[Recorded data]
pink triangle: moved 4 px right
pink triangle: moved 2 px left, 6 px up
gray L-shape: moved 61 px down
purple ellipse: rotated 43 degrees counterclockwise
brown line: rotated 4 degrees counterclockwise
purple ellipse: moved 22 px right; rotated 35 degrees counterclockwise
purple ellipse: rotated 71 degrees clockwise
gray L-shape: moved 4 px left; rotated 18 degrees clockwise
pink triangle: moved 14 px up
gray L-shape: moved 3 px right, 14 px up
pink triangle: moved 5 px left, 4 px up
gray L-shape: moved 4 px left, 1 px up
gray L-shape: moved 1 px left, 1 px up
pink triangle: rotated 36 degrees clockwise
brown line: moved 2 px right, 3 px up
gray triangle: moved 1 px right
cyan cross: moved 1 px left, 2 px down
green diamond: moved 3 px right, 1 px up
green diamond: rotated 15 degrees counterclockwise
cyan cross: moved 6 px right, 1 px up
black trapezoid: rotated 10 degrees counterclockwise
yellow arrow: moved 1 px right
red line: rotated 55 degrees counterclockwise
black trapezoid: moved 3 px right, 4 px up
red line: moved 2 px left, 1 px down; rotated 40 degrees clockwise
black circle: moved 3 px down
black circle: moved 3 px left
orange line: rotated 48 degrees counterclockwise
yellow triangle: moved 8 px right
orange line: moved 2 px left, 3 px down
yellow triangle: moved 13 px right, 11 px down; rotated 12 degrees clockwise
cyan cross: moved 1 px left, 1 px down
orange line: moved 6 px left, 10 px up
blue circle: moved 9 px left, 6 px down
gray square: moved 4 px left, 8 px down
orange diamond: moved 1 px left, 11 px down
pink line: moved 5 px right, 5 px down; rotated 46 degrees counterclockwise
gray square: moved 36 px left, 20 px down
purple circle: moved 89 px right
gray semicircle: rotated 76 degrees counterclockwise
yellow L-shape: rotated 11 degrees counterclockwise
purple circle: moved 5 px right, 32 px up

▶ [Instructions to follow]:
Write out word for word every line above, from the first one down to and including the line containing "green diamond: rotated".

▶ [The reply]:
pink triangle: moved 4 px right
pink triangle: moved 2 px left, 6 px up
gray L-shape: moved 61 px down
purple ellipse: rotated 43 degrees counterclockwise
brown line: rotated 4 degrees counterclockwise
purple ellipse: moved 22 px right; rotated 35 degrees counterclockwise
purple ellipse: rotated 71 degrees clockwise
gray L-shape: moved 4 px left; rotated 18 degrees clockwise
pink triangle: moved 14 px up
gray L-shape: moved 3 px right, 14 px up
pink triangle: moved 5 px left, 4 px up
gray L-shape: moved 4 px left, 1 px up
gray L-shape: moved 1 px left, 1 px up
pink triangle: rotated 36 degrees clockwise
brown line: moved 2 px right, 3 px up
gray triangle: moved 1 px right
cyan cross: moved 1 px left, 2 px down
green diamond: moved 3 px right, 1 px up
green diamond: rotated 15 degrees counterclockwise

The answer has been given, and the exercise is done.